## Data shown
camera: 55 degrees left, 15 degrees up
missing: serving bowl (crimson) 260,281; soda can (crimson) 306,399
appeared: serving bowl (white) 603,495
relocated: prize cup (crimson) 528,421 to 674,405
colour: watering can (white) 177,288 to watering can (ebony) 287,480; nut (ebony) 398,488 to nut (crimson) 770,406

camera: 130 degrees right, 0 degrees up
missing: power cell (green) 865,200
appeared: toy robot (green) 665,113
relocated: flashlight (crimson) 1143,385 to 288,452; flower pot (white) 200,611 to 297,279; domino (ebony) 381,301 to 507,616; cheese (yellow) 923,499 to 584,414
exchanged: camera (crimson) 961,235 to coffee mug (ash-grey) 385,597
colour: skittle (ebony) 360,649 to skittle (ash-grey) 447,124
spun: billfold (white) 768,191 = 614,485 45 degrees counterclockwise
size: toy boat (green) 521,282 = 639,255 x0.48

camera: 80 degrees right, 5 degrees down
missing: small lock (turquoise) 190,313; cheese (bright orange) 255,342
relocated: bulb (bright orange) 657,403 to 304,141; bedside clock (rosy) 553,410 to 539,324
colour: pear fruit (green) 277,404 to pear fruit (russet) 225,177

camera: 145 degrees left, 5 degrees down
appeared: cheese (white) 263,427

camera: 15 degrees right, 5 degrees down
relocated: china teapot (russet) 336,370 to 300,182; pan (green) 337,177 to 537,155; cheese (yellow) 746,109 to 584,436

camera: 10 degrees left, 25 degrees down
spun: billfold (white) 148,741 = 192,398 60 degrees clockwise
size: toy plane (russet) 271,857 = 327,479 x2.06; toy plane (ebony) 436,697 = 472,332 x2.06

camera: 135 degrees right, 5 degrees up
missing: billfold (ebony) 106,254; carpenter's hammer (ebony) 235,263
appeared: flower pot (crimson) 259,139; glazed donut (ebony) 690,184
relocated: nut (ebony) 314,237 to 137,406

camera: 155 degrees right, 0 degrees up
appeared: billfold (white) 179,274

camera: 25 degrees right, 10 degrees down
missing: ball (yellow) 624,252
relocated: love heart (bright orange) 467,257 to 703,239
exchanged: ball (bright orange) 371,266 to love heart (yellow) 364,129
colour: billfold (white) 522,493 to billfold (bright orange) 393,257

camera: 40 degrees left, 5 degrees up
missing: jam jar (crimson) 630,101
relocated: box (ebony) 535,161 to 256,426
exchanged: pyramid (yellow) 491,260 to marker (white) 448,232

## Task goal
The word "serving" appears in some lines of the data. Copy every one of those lines.

## Response
missing: serving bowl (crimson) 260,281; soda can (crimson) 306,399
appeared: serving bowl (white) 603,495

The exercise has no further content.